Dataset items
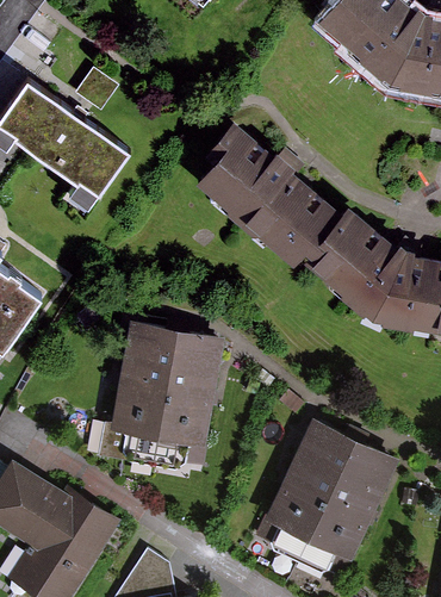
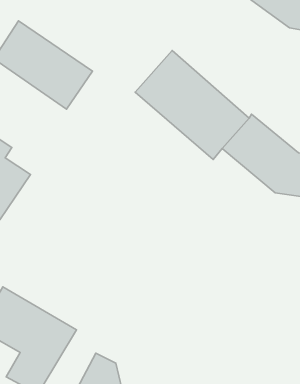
building: [110,331,221,467] -> none
building: [262,418,399,571] -> none

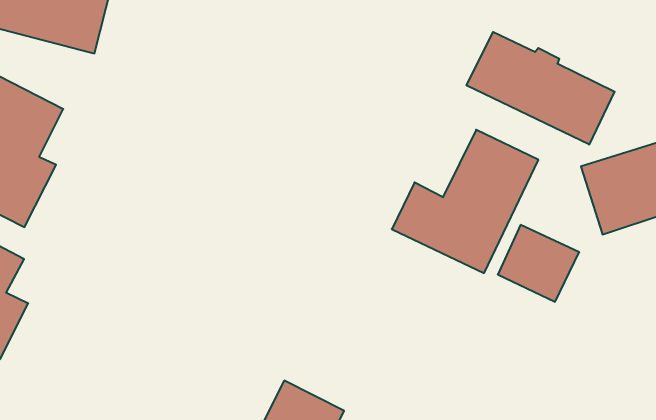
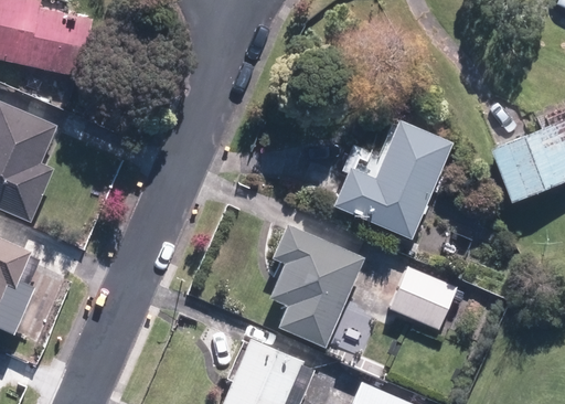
building: [467,32,615,145] -> none
building: [498,225,579,302] -> [390,267,456,329]
building: none -> [268,224,364,349]

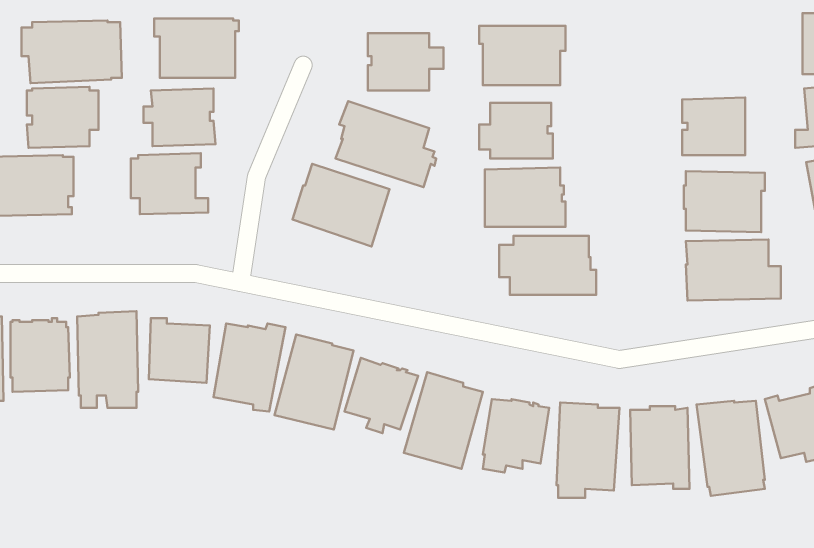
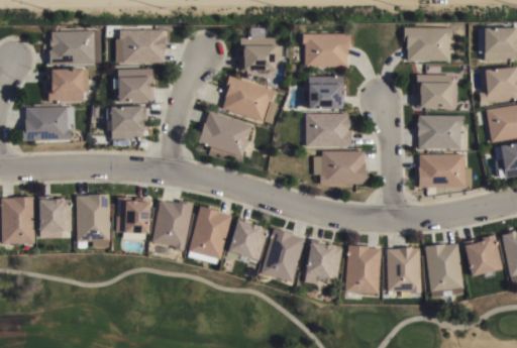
building: none -> [404,27,452,61]

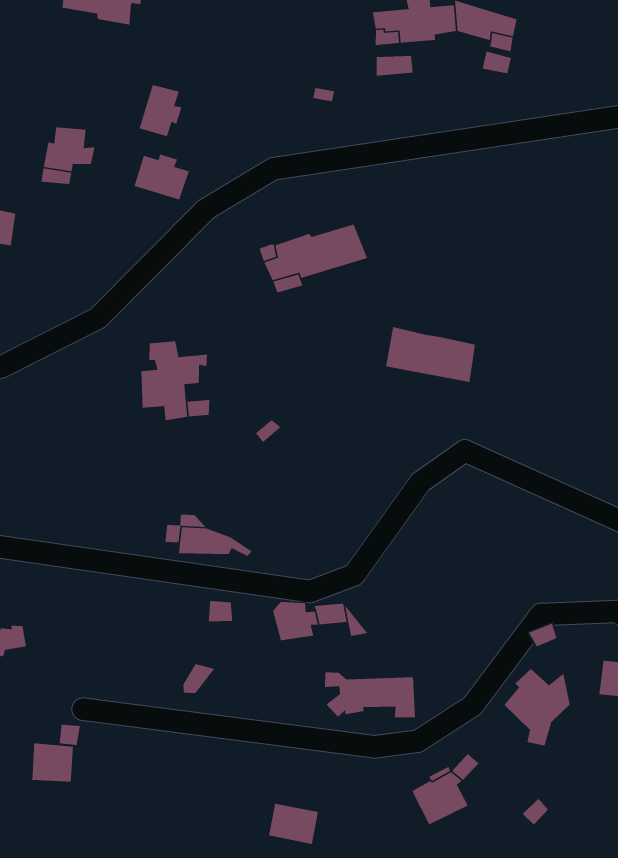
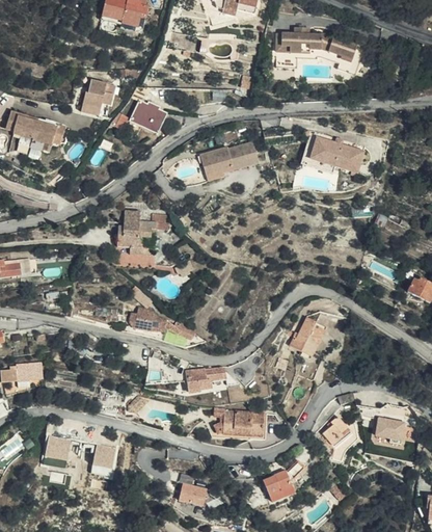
building: [139,84,182,137] -> none
building: [385,326,476,383] -> [305,135,358,171]
building: none -> [288,321,325,363]
building: none -> [89,440,117,474]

■ WORK TASK
Reproduce the data word for word, excluding its pictures.

■ RESPONSE
building: [110,331,221,467] -> none
building: [262,418,399,571] -> none

building: [467,32,615,145] -> none
building: [498,225,579,302] -> [390,267,456,329]
building: none -> [268,224,364,349]

building: none -> [404,27,452,61]

building: [139,84,182,137] -> none
building: [385,326,476,383] -> [305,135,358,171]
building: none -> [288,321,325,363]
building: none -> [89,440,117,474]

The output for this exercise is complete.